■ EXERCISE
An exact restatement of the entire listing is needed, excluding all images.

■ RAW DATA
#####

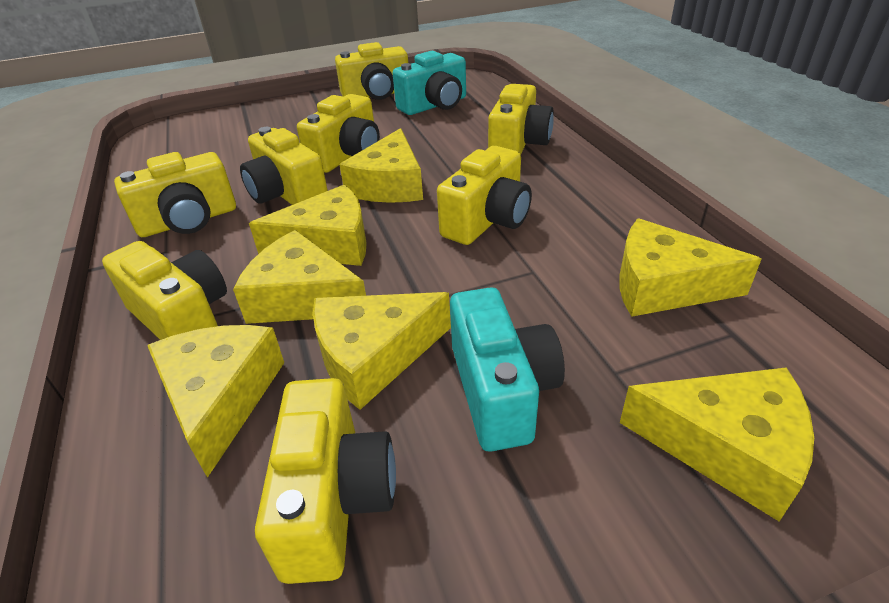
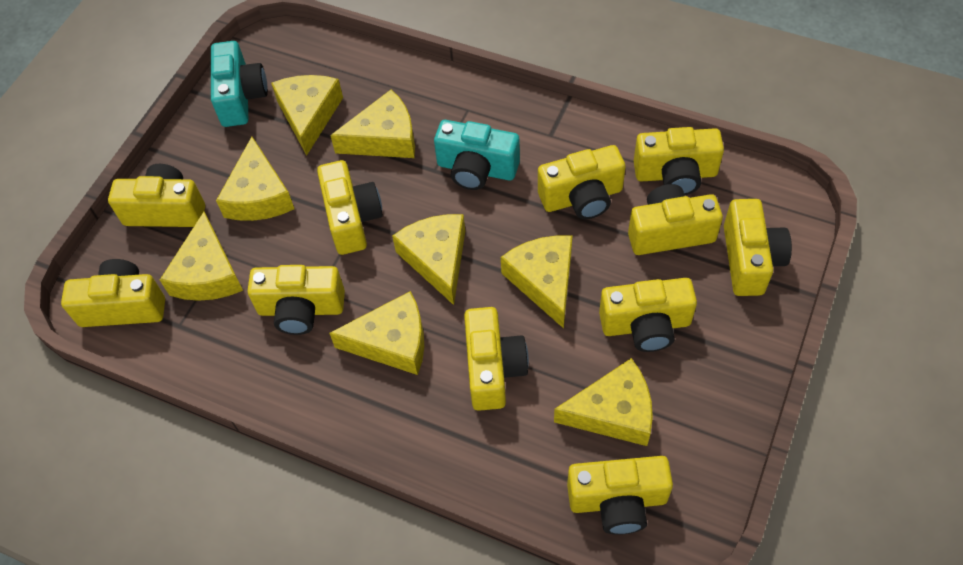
yellow camera: 8 -> 11
yellow cheese: 7 -> 8

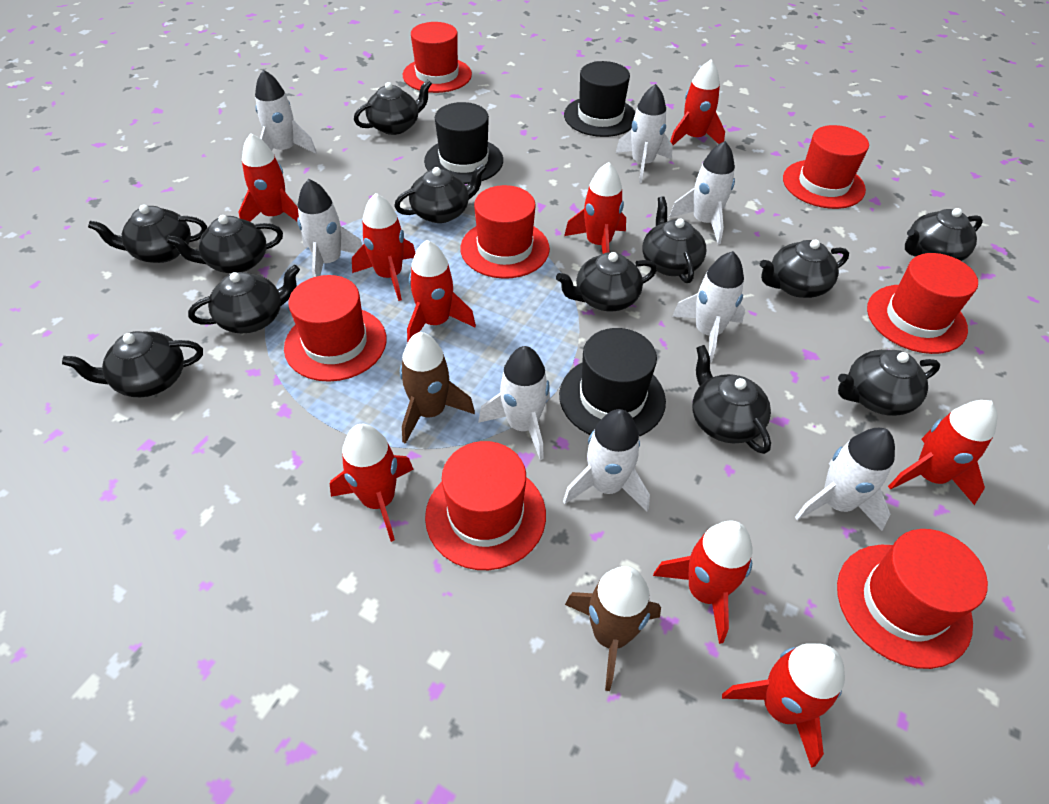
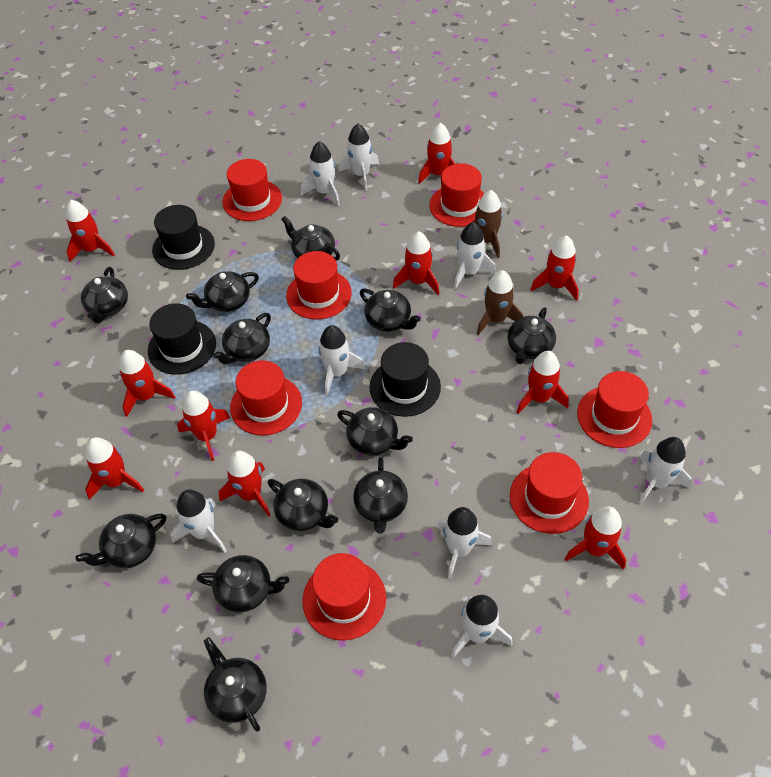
red rocket: 9 -> 10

#####

■ EXERCISE RESPONSE
yellow camera: 8 -> 11
yellow cheese: 7 -> 8

red rocket: 9 -> 10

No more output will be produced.